### Data below

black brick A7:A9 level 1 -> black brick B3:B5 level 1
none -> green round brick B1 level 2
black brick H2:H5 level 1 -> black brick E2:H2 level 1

### Directions for this task
Where a line of the data holds the word "black", copy that line.

### Solution to this problem
black brick A7:A9 level 1 -> black brick B3:B5 level 1
black brick H2:H5 level 1 -> black brick E2:H2 level 1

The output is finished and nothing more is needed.